• DATA TO EXAMINE
== Segment start ==
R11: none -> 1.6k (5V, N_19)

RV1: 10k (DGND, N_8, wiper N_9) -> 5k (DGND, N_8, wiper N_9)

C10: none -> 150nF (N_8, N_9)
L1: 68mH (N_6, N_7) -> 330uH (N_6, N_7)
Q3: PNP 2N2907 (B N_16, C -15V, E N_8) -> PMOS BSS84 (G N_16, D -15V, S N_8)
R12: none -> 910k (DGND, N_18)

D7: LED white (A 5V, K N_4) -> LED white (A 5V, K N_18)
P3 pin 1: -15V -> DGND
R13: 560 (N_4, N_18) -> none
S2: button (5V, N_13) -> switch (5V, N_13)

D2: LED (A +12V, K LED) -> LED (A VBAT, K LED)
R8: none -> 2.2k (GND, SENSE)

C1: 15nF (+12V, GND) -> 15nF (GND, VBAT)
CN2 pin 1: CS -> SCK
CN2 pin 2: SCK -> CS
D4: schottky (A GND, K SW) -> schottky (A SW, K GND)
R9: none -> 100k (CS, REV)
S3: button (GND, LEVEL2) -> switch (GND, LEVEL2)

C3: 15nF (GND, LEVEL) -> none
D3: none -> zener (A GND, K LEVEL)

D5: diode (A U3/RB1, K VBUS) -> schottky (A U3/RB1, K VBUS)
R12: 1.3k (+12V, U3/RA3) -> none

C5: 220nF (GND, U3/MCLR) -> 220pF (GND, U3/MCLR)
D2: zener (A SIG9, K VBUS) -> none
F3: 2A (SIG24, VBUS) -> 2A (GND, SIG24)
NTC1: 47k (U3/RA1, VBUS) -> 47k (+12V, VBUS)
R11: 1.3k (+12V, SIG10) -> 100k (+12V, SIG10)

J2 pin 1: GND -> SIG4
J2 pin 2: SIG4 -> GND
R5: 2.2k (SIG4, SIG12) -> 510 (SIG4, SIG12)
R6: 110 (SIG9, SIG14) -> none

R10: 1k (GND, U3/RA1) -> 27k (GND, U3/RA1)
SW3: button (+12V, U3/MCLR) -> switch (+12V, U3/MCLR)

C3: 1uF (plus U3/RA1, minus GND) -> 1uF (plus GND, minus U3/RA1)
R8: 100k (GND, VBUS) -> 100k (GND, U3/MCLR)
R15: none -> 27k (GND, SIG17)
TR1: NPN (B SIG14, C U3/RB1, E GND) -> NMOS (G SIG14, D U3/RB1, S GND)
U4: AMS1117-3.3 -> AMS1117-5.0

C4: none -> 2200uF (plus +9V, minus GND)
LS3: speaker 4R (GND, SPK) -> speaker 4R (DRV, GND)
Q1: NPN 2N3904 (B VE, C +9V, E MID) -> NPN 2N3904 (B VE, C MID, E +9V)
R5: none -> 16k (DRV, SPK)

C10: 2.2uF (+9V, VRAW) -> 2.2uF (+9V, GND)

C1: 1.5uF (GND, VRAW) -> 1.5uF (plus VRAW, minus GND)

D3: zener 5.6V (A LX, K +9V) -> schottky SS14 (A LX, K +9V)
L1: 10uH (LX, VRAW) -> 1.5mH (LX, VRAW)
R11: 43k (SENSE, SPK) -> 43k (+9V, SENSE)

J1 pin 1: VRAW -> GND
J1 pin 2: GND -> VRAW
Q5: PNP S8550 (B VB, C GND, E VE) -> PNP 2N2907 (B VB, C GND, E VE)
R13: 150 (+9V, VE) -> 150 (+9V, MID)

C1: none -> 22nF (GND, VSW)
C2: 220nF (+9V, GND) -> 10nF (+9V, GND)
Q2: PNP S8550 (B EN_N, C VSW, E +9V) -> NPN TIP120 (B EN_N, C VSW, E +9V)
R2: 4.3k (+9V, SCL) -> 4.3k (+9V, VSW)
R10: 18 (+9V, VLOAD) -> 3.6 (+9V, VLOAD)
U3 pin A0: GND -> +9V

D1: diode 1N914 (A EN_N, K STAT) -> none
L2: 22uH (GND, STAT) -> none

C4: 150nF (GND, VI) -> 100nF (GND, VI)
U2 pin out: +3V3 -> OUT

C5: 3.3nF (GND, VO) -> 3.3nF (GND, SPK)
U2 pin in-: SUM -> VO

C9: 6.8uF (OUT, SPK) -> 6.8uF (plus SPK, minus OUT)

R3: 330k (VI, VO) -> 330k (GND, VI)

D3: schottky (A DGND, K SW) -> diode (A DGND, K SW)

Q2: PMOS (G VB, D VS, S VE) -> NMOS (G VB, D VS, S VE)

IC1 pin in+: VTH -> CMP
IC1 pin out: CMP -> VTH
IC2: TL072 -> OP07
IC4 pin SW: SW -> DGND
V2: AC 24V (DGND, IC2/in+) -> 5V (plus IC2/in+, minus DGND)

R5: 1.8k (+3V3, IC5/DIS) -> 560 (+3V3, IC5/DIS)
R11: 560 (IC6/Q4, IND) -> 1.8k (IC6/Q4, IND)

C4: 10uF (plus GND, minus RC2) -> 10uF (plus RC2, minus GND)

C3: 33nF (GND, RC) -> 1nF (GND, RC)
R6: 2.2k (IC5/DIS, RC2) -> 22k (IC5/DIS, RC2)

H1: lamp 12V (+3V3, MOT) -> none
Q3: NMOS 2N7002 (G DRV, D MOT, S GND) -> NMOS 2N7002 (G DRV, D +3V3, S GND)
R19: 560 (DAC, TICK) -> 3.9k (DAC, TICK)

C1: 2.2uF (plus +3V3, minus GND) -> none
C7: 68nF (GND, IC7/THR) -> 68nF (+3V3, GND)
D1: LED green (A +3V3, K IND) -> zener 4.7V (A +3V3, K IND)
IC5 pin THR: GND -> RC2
== Segment end ==
• YOUR OBJECTIVE
Across the listing above, report every line where "STAT" occurs.

• EXERCISE SOLUTION
D1: diode 1N914 (A EN_N, K STAT) -> none
L2: 22uH (GND, STAT) -> none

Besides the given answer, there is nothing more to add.